Instructions for the task: Instruction for the data below: set down exactly the lines from the line with "gray line: (163, 118)" to the line with "yellow line: (140, 94)", inclusive, and no others.

*** Input for this task

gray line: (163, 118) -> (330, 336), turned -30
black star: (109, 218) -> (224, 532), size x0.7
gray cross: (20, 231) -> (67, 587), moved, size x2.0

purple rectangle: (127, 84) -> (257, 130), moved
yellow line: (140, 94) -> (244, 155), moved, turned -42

******
*** Input for this task

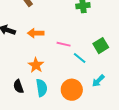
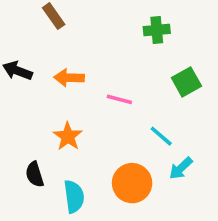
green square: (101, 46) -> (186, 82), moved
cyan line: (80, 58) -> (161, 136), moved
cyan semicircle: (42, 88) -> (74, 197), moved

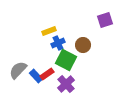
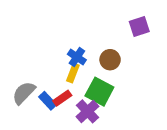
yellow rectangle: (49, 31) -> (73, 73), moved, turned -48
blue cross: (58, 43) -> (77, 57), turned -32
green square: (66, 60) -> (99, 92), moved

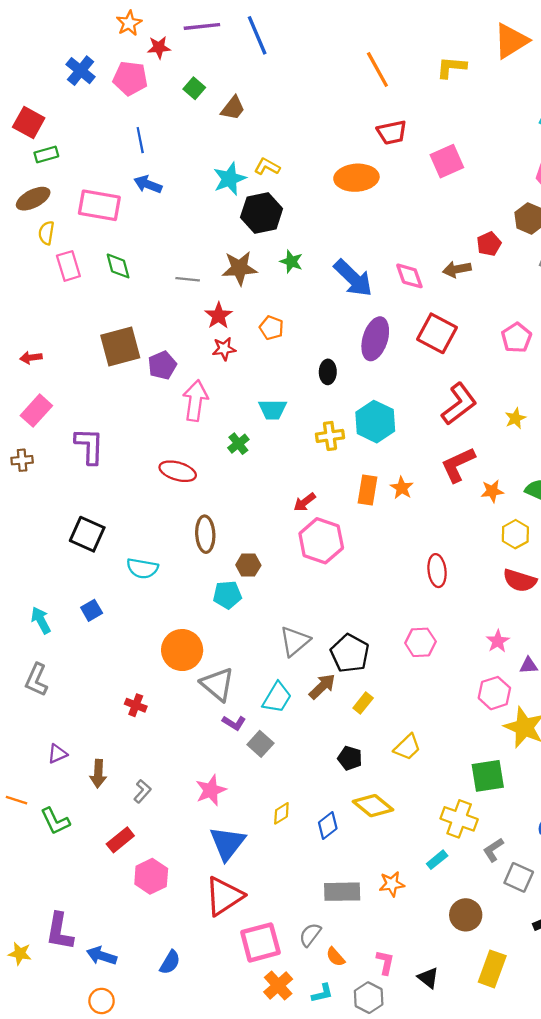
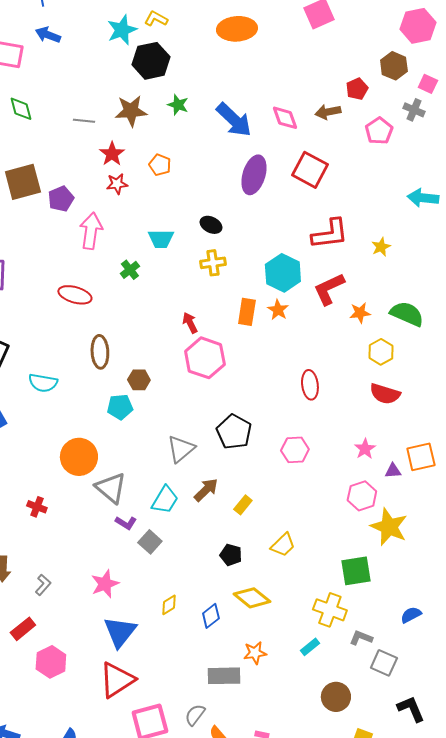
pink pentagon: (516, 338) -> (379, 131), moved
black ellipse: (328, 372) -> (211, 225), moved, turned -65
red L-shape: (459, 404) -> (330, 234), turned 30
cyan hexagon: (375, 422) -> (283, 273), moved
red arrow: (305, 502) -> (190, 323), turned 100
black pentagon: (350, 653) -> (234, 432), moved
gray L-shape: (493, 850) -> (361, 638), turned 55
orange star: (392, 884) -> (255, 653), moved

******
*** Input for this task

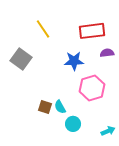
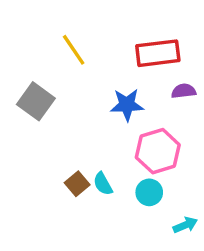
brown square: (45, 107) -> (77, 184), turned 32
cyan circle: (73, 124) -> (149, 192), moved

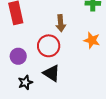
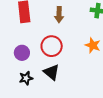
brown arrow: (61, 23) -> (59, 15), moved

******

Task output:
gray line: (163, 118) -> (330, 336), turned -30
black star: (109, 218) -> (224, 532), size x0.7
gray cross: (20, 231) -> (67, 587), moved, size x2.0

purple rectangle: (127, 84) -> (257, 130), moved
yellow line: (140, 94) -> (244, 155), moved, turned -42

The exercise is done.